Extracted data entries:
========

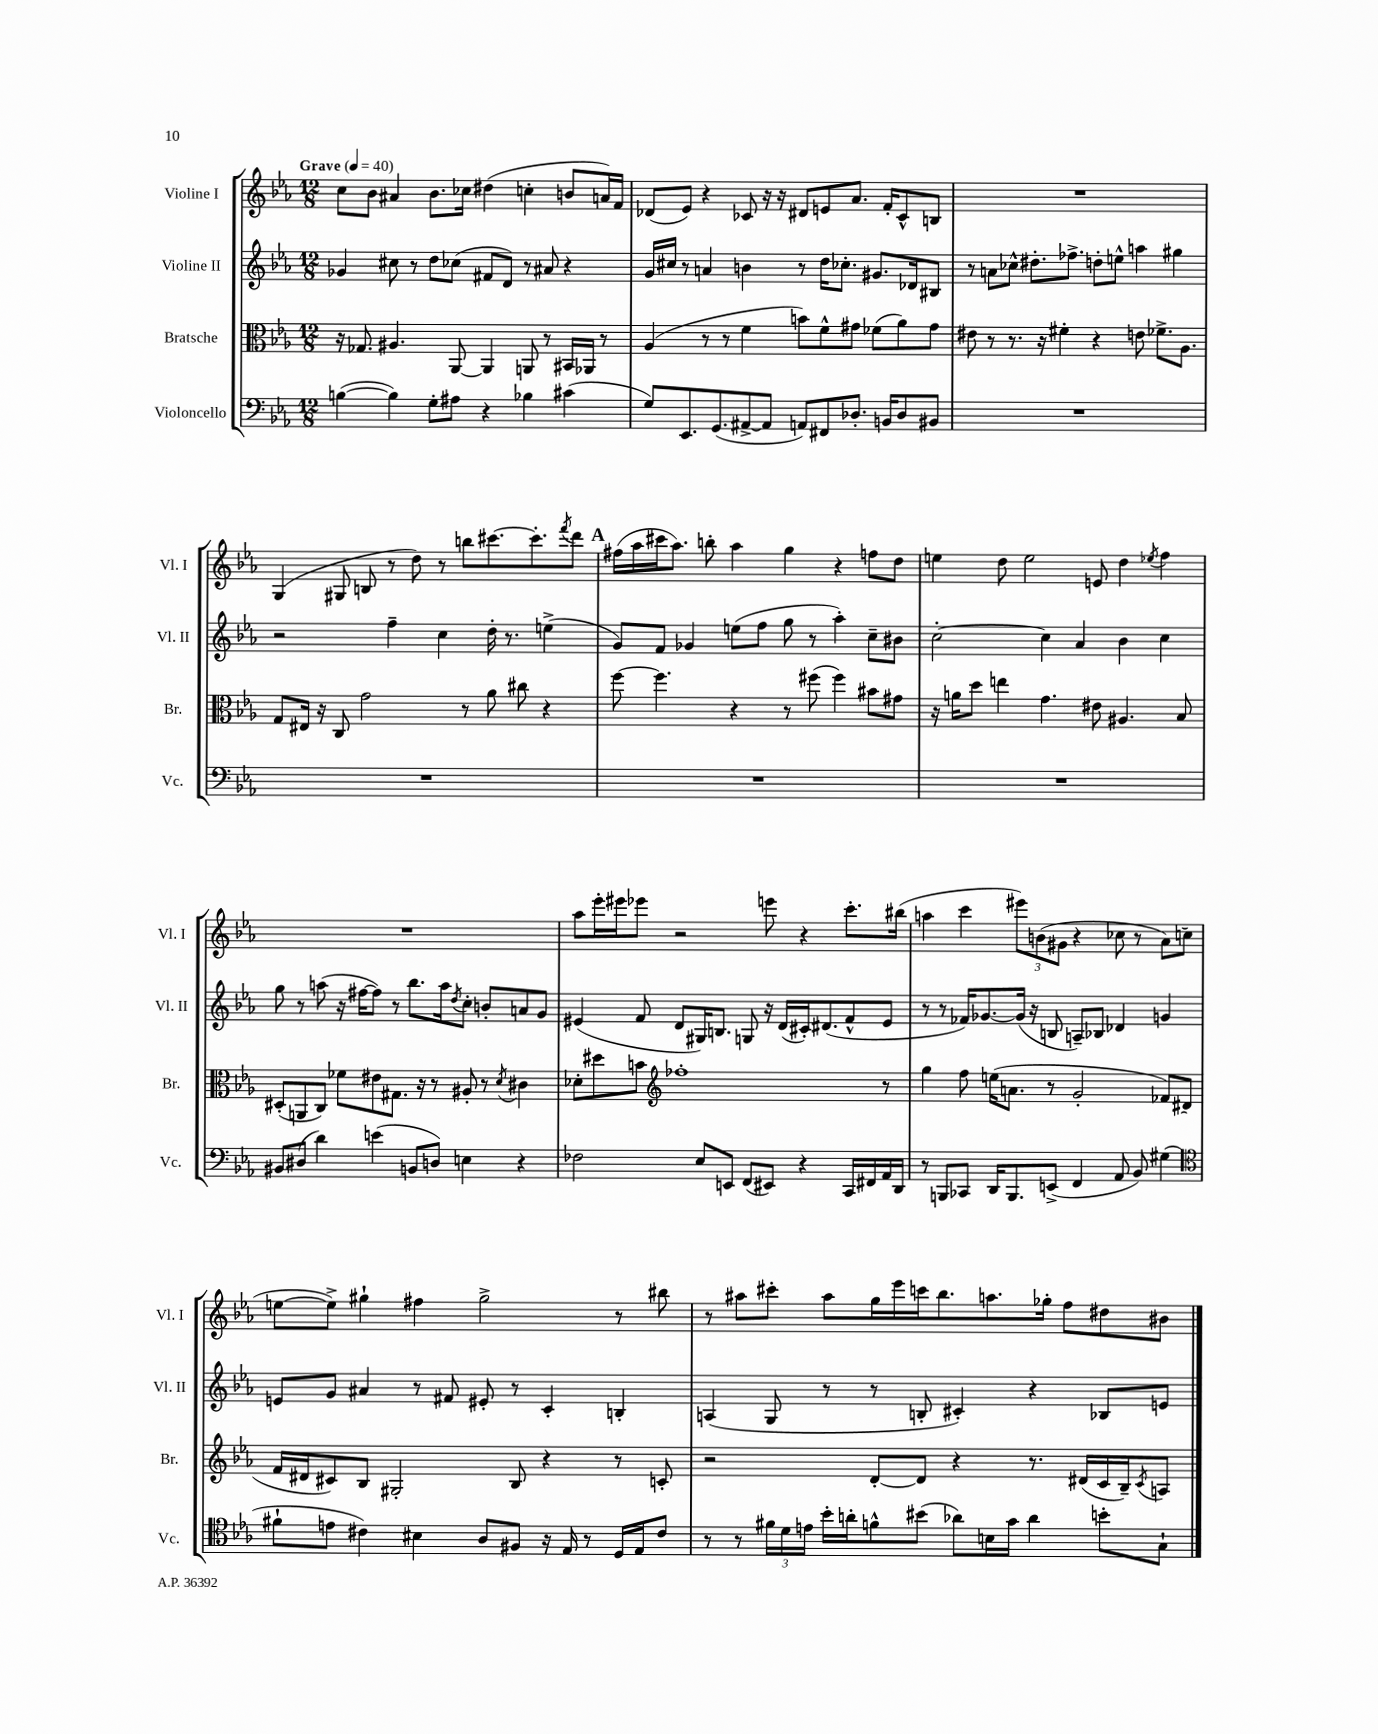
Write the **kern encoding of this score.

**kern	**kern	**kern	**kern
*part4	*part3	*part2	*part1
*staff4	*staff3	*staff2	*staff1
*I"Violoncello	*I"Bratsche	*I"Violine II	*I"Violine I
*I'Vc.	*I'Br.	*I'Vl. II	*I'Vl. I
*clefF4	*clefC3	*clefG2	*clefG2
*k[b-e-a-]	*k[b-e-a-]	*k[b-e-a-]	*k[b-e-a-]
*M12/8	*M12/8	*M12/8	*M12/8
*MM40	*MM40	*MM40	*MM40
=1	=1	=1	=1
!	!	!	!LO:TX:a:B:t=Grave
([4Bn\	16r	4g-X/	8cc\L
.	8.G-X/	.	.
.	.	.	8b-\J
4B\])	4.A#X/	8cc#X\	4a#X/
.	.	8r	.
8G'\L	.	8dd\L	8.b-\L
8A#X\J	[8AA-/	(8cc-X\J	.
.	.	.	16cc-X\Jk
4r	4AA-/]	8f#X/L	(4dd#X\
.	.	8d/J)	.
4B-X\	8AAn/	8r	4ccn'\
.	8r	8a#X/	.
(4c#X\	16BB#X/LL	4r	8bn/L
.	16AA-X/JJ	.	.
.	8r	.	16an/L)
.	.	.	16f/JJ
=2	=2	=2	=2
8G/L)	(4A-/	16g/LL	(8d-X/L
.	.	16cc#X/JJ	.
8.EE-/	.	8r	8e-/J)
.	8r	4an/	4r
(8.GG/	.	.	.
.	8r	.	.
[8AA#X^/	4f\	4bn\	8c-X/
8AA#/J]	.	.	16r
.	.	.	16r
8AAn/L)	8bn\L)	8r	8d#X/L
8FF#X/	8f^^\	16dd\KL	8en/
.	.	8.cc-X'\J	.
8.D-X'/J	8g#X\J	.	8.a-/J
.	(8f-X\L	8.g#X/L	.
16BBn/KL	.	.	16f'/KL
8D-/	8a-\)	.	8c-^^/
.	.	16d-X/k	.
8BB#X/J	8g#\J	8B#X/J	8Bn/J
=3	=3	=3	=3
1.r	8e#X\	8r	1.r
.	8r	8an\L	.
.	8.r	8cc-X^^\J	.
.	.	8.dd#X'\L	.
.	16r	.	.
.	4f#X'\	.	.
.	.	8.ff-X^\J	.
.	4r	8ddn'\L	.
.	.	8een^^\J	.
.	8en\	4aan\	.
.	8.f-X^\L	.	.
.	.	4gg#X\	.
.	8.A-\J	.	.
!!LO:LB:g=z
=4	=4	=4	=4
1.r	8G/L	2r	(4G/
.	16E#X/Jk	.	.
.	16r	.	.
.	8C/	.	8G#X/
.	2g\	.	8Bn/
.	.	4ff~\	8r
.	.	.	8dd\)
.	.	4cc\	8r
.	8r	.	8bbn\L
.	8a-\	16dd'\	[8.ccc#X\
.	.	8.r	.
.	8cc#X\	.	.
.	.	.	8.ccc#'\]
.	4r	(4een^\	.
.	.	.	8qfff/
.	.	.	8ddd\J
!!LO:REH:place=s1:t=A
=5	=5	=5	=5
1.r	[8ff\	8g/L)	(16ff#X\LL
.	.	.	16aa-\
.	4.ff\]	8f/J	16ccc#X\J
.	.	.	8.aa-\J)
.	.	4g-X/	.
.	.	.	8bbn'\
.	4r	(8een\L	4aa-\
.	.	8ff\J	.
.	8r	8gg\	4gg\
.	(8ff#X\	8r	.
.	4ff#\)	4aa-'\)	4r
.	8b#X\L	8cc~\L	8ffn\L
.	8g#X\J	8b#X\J	8dd\J
=6	=6	=6	=6
1.r	16r	[2cc'\	4een\
.	16an\KL	.	.
.	8dd\J	.	.
.	4een\	.	8dd\
.	.	.	2ee\
.	4.g\	4cc\]	.
.	.	4a-/	.
.	8e#X\	.	8en/
.	4.A#X/	4b-\	4dd\
.	.	.	8qee-X/
.	.	4cc\	4ff\
.	8B-/	.	.
!!LO:LB:g=z
=7	=7	=7	=7
8BB#X/L	(8D#X'/L	8gg\	1.r
(8D#X/J	8AAn/	8r	.
4d\)	8C/J)	(8aan\	.
.	8f-X\L	16r	.
.	.	[16ff#X\KL	.
(4en\	8e#X\	8ff#\J])	.
.	8.G#X\J	8r	.
8BBn/L	.	8.bb-\L	.
.	16r	.	.
8Dn/J)	8r	.	.
.	.	16aa\k	.
.	.	8qdd/	.
4En\	8A#X'/	8cc'\J	.
.	8r	8bn'/L	.
.	8qd/	.	.
4r	4c#X\	8an/	.
.	.	8g/J	.
=8	=8	=8	=8
2F-X\	8d-X'\L	(4e#X/	8aa-\L
.	8dd#X\	.	16eee-'\L
.	.	.	16eee#X\J
.	8bn\J	8f/	8eee-X\J
*	*clefG2	*	*
.	1ff-X'	8d/L	2r
8E-/L	.	16G#X/K)	.
.	.	8.Bn/J	.
8EEn/J	.	.	.
(8FF/L	.	8Gn/	.
8EE#X/J)	.	16r	8eeen\
.	.	(16d/LL	.
4r	.	16c#X'/J)	4r
.	.	(8.d#X/	.
16CC/LL	.	8f^^/	8.ccc'\L
16FF#X/	.	.	.
16AA-/	8r	8e#/J	.
16DD/JJ	.	.	(16bb#X\Jk
=9	=9	=9	=9
8r	4gg\	8r	4aan\
8BBBn/L	.	8r	.
8CC-X/J	8ff\	16f-X/KL)	4ccc\
.	.	[8.g-X/	.
16DD/KL	(16een\KL	.	.
8.BBB/	8.an\J	.	.
.	.	(16g-/Jk]	12eee#X\L)
.	.	16r	.
.	.	.	(12bn\
(8EEn^/J	8r	8Bn/	.
.	.	.	12g#X\J
4FF/	2g'/	8An~/L)	4r
.	.	8B-X/J	.
8AA-/	.	4d-X/	8cc-X\
8BB-/)	.	.	8r
(4G#X\	8f-X/L)	4gn/	8a-\L)
.	(8d#X/J	.	(8ccn\J
!!LO:LB:g=z
=10	=10	=10	=10
*clefC4	*	*	*
8f#X`\L	16f/LL	8en/L	[8een\L
.	16d#X/J	.	.
8en\J	8c#X/)	8g/J	8ee^\J])
4c#X\)	8B-/J	4a#X/	4gg#X`\
.	2G#X'/	.	.
4B#X\	.	8r	4ff#X\
.	.	8f#X/	.
8A-/L	.	8e#X'/	2gg#^\
8F#X/J	8B-/	8r	.
16r	4r	4c'/	.
16E-/	.	.	.
8r	.	.	.
16D/LL	8r	4Bn'/	8r
16E-/J	.	.	.
8c#/J	8cn'/	.	8bb#X\
=11	=11	=11	=11
8r	2r	(4An/	8r
8r	.	.	8aa#X\L
24f#X\LL	.	8G/	8ccc#X'\J
24d\	.	.	.
24en\JJ	.	.	.
16b-'\LL	.	8r	8aa#\L
16an'\J	.	.	.
8fn^^\	[8d'/L	8r	16gg\L
.	.	.	16eee-\
(8b#X\J	8d/J]	8Bn'/	16cccn\J
.	.	.	8.bb-\
8a-X\L)	4r	4c#X'/)	.
16Bn\L	.	.	8.aan\
16g\JJ	.	.	.
4a-\	8.r	4r	.
.	.	.	16gg-X'\Jk
.	.	.	8ff\L
.	(16d#X/LL	.	.
8bn'\L	16c/	8B-X/L	8dd#X\
.	16B-~/J)	.	.
.	8qc/	.	.
8G`\J	8An/J	8en/J	8b#X\J
==	==	==	==
*-	*-	*-	*-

========

From the rows above, pick out each line that contains the string "kern" and copy it in full.

- _EXPECTED ANSWER_:
Write the **kern encoding of this score.
**kern	**kern	**kern	**kern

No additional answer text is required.